┌─ PROVIDED DATA
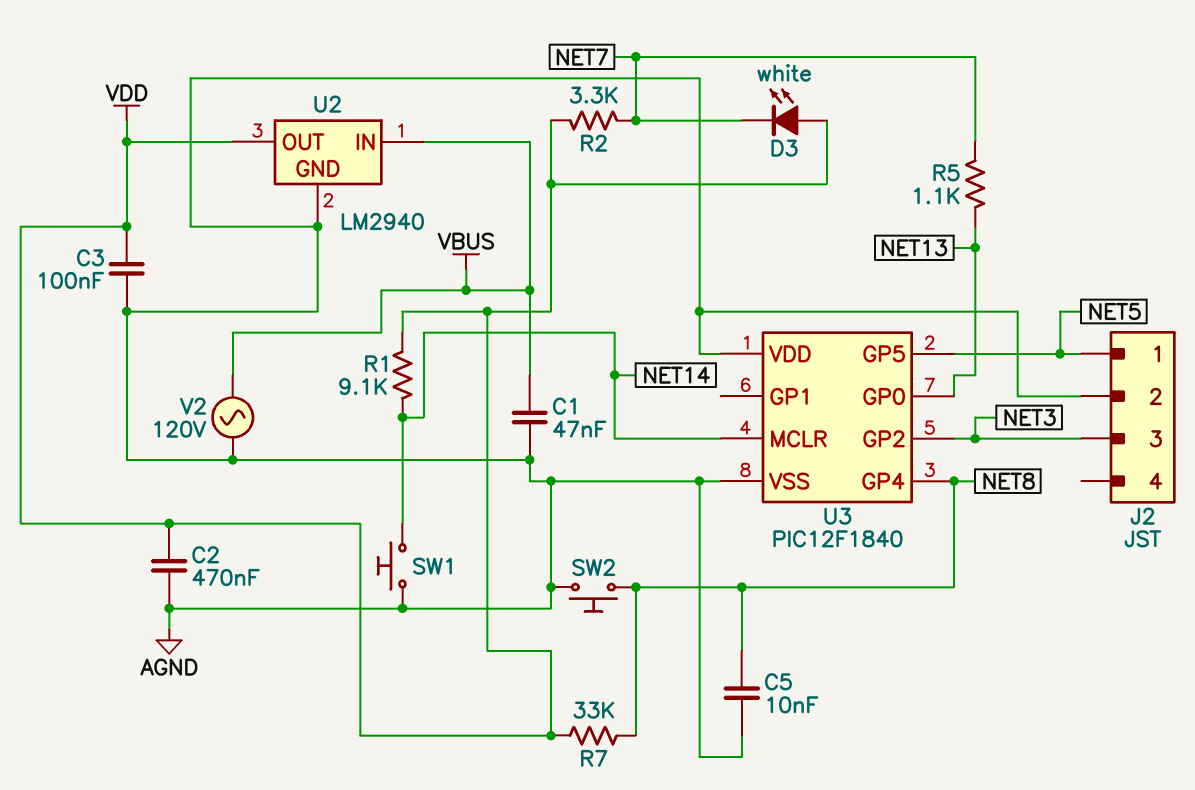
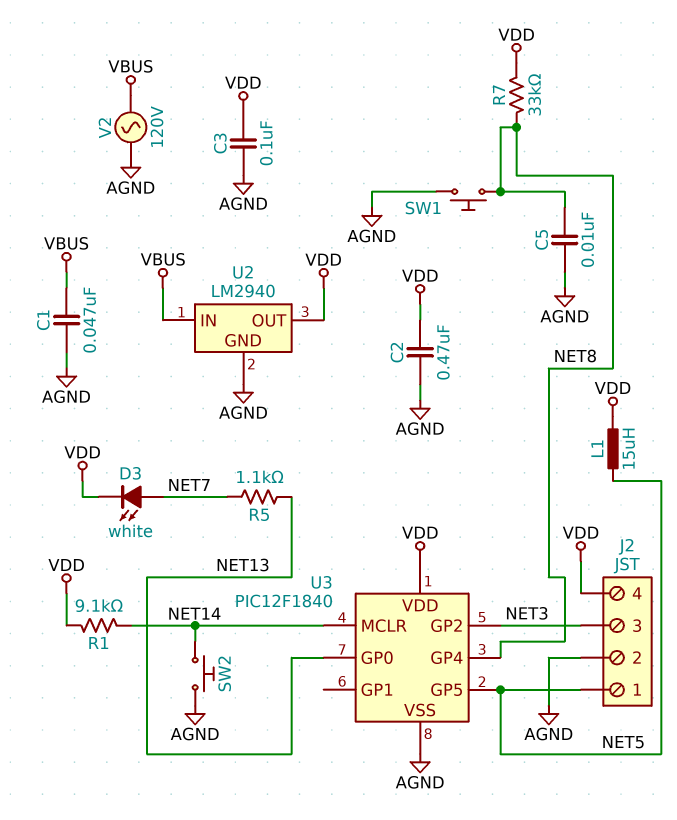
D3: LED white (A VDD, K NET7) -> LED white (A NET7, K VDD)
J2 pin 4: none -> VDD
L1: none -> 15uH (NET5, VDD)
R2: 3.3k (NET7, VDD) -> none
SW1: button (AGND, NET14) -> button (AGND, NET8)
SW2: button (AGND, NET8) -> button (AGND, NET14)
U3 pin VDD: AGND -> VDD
└─
┌─ PROVIDED DATA
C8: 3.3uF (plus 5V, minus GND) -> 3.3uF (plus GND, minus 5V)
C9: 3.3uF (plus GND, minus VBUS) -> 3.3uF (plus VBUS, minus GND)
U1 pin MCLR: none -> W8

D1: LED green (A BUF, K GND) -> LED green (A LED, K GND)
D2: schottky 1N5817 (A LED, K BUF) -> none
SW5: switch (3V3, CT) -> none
└─
┌─ PROVIDED DATA
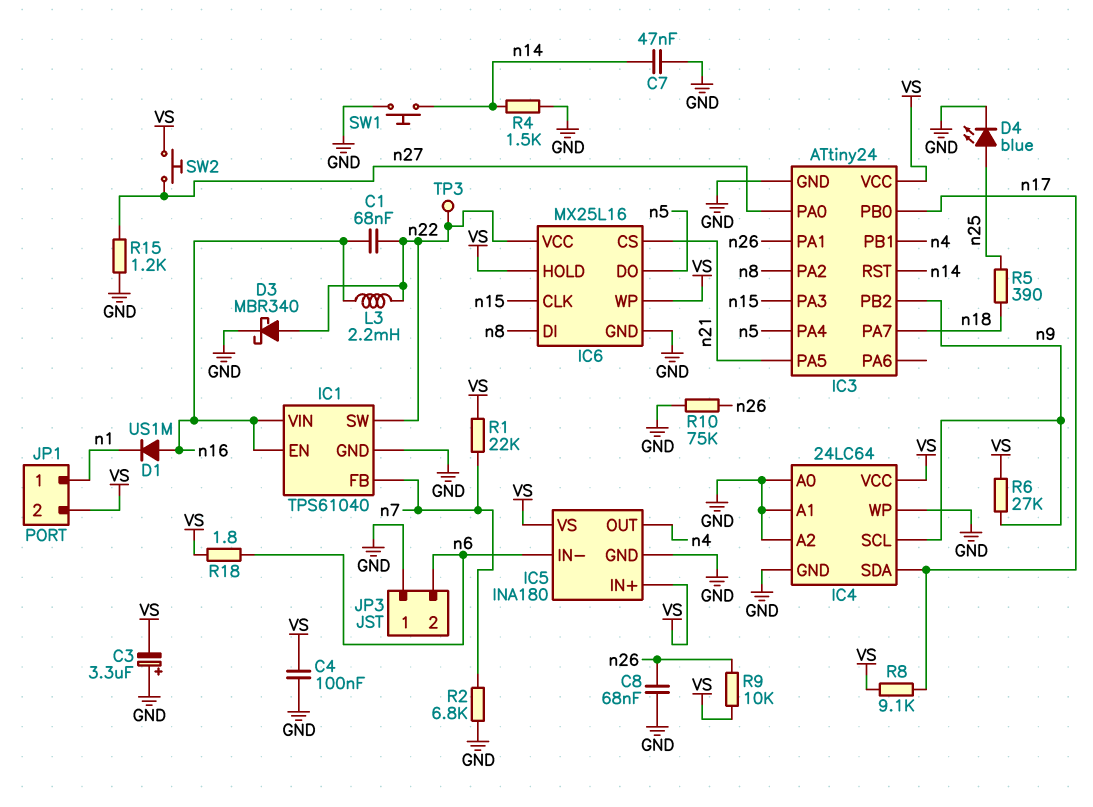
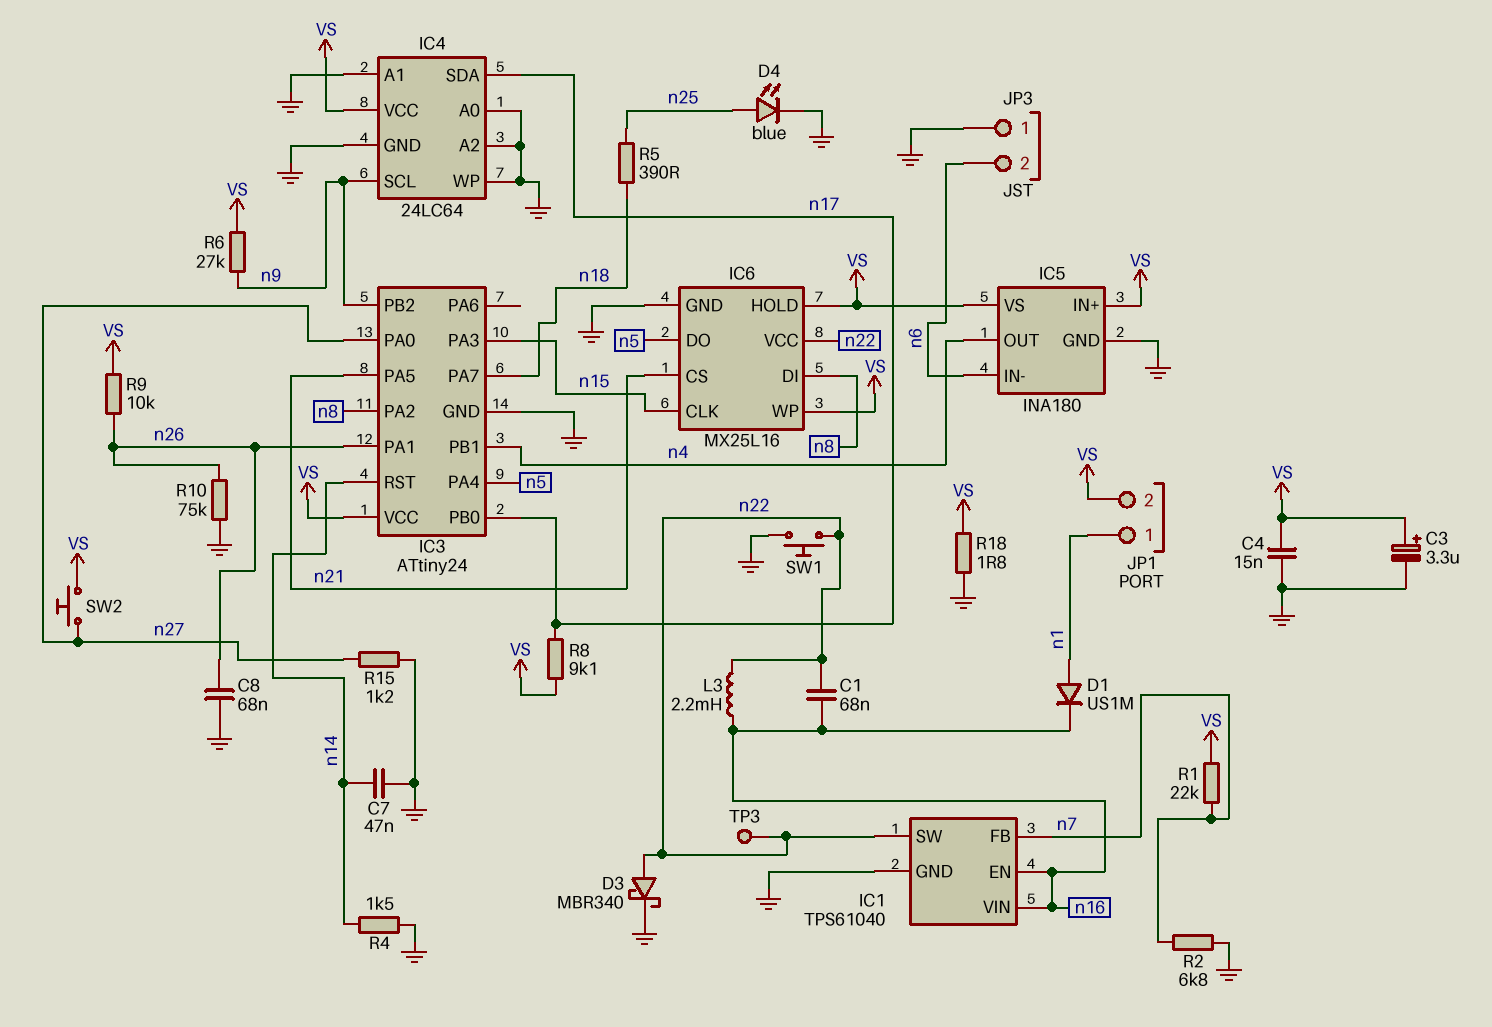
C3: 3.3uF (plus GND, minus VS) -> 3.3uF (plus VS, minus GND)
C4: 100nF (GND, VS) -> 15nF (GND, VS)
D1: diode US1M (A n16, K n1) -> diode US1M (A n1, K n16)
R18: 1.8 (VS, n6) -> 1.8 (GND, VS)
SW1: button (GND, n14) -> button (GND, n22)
└─
_TASK DIRECTIONS_. Copy exactly the stretch of data above from the line with "C3: 3.3uF (plus" through the line with "SW1: button (GND, n14) -> button (GND, n22)", and omit all other lines.

_EXERCISE RESPONSE_.
C3: 3.3uF (plus GND, minus VS) -> 3.3uF (plus VS, minus GND)
C4: 100nF (GND, VS) -> 15nF (GND, VS)
D1: diode US1M (A n16, K n1) -> diode US1M (A n1, K n16)
R18: 1.8 (VS, n6) -> 1.8 (GND, VS)
SW1: button (GND, n14) -> button (GND, n22)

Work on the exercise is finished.